Saved entries
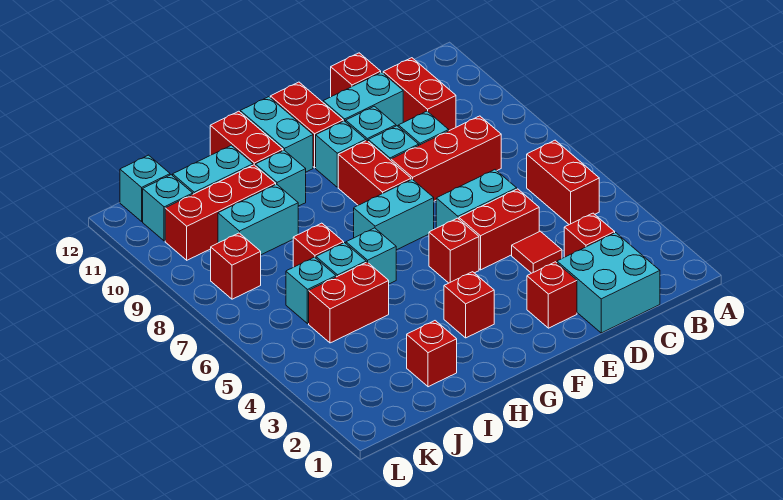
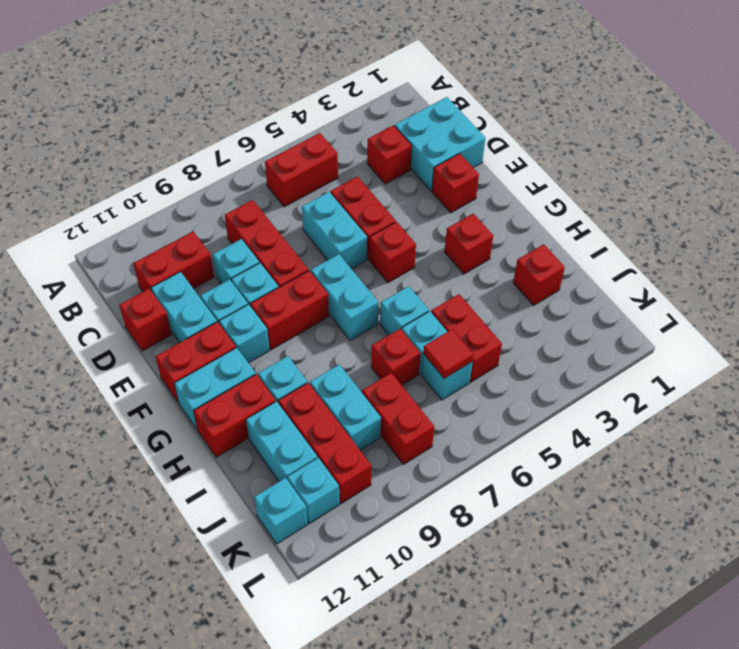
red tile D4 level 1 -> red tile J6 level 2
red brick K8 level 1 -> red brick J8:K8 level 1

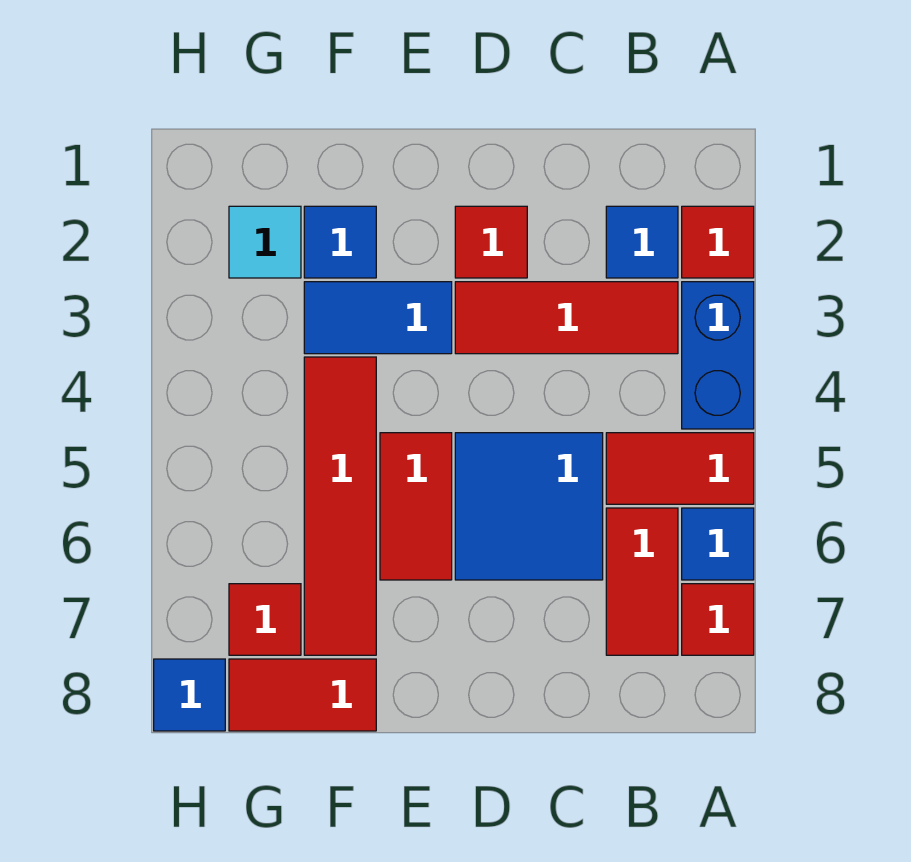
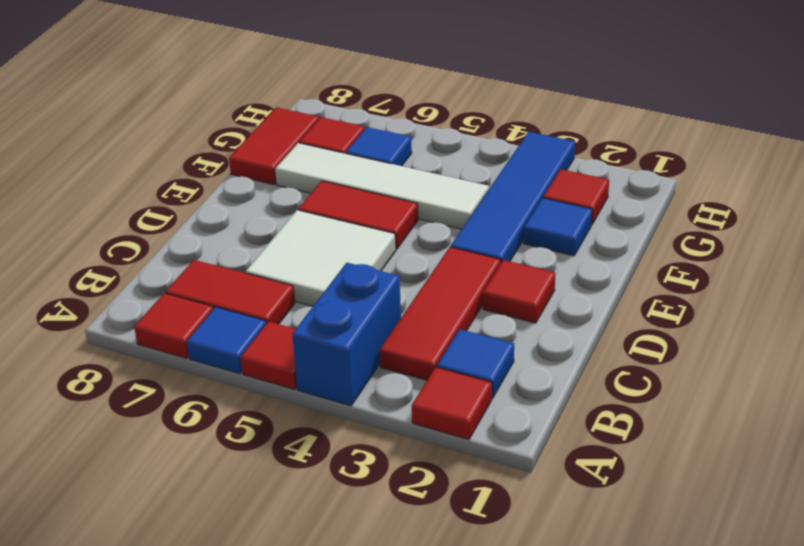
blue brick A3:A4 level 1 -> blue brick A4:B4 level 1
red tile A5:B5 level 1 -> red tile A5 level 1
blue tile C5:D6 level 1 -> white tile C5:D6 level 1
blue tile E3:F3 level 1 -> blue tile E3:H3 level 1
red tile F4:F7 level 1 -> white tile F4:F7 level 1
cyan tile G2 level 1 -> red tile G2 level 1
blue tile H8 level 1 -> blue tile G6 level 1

* [PROBLEM DETAILS]: Please restate, exactly as written, the line that holds "red tile F4:F7" and all remaining lines of the data above, and only those.

* [FINAL ANSWER]:
red tile F4:F7 level 1 -> white tile F4:F7 level 1
cyan tile G2 level 1 -> red tile G2 level 1
blue tile H8 level 1 -> blue tile G6 level 1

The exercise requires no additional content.